Given records:
====

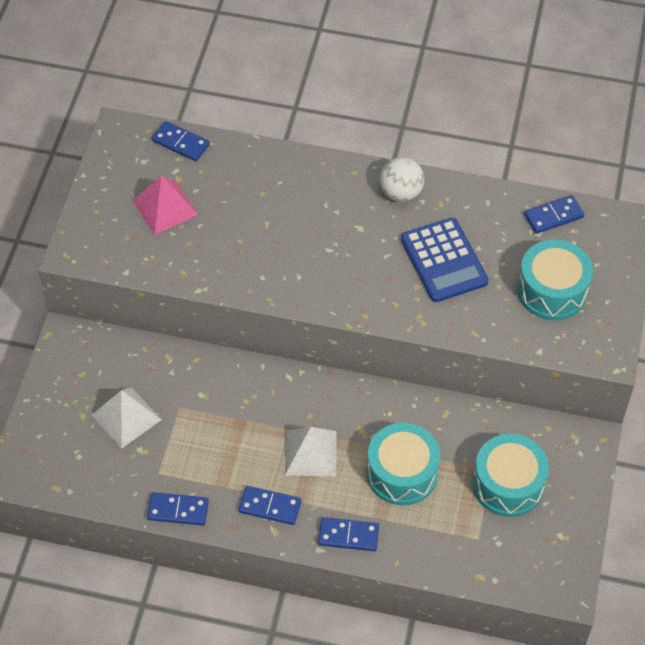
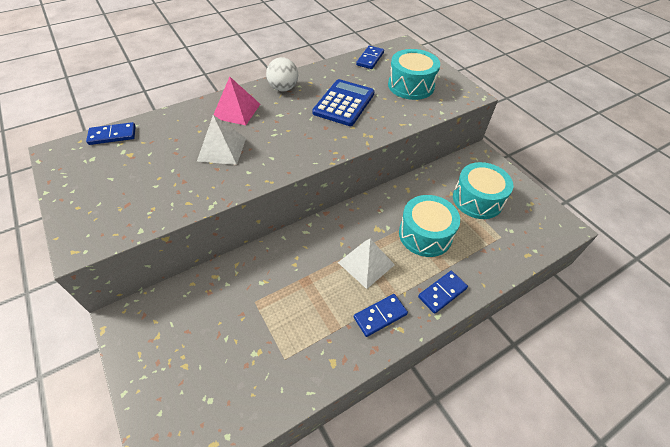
camera: 45 degrees left, 5 degrees down
(126, 417) = (221, 339): white pyramid -> white pyramid (222, 149)
(165, 207) = (135, 174): pink pyramid -> pink pyramid (236, 111)
(178, 510) = (325, 373): blue domino -> none
(444, 260) = (344, 103): blue calculator -> blue calculator turned 90 degrees counterclockwise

====

Task to carry out: The required output is the exact lines from the opening line of the entries through the line with "(178, 510) = (325, 373): blue domino -> none", inclusive, without pictures.

Solution below:
camera: 45 degrees left, 5 degrees down
(126, 417) = (221, 339): white pyramid -> white pyramid (222, 149)
(165, 207) = (135, 174): pink pyramid -> pink pyramid (236, 111)
(178, 510) = (325, 373): blue domino -> none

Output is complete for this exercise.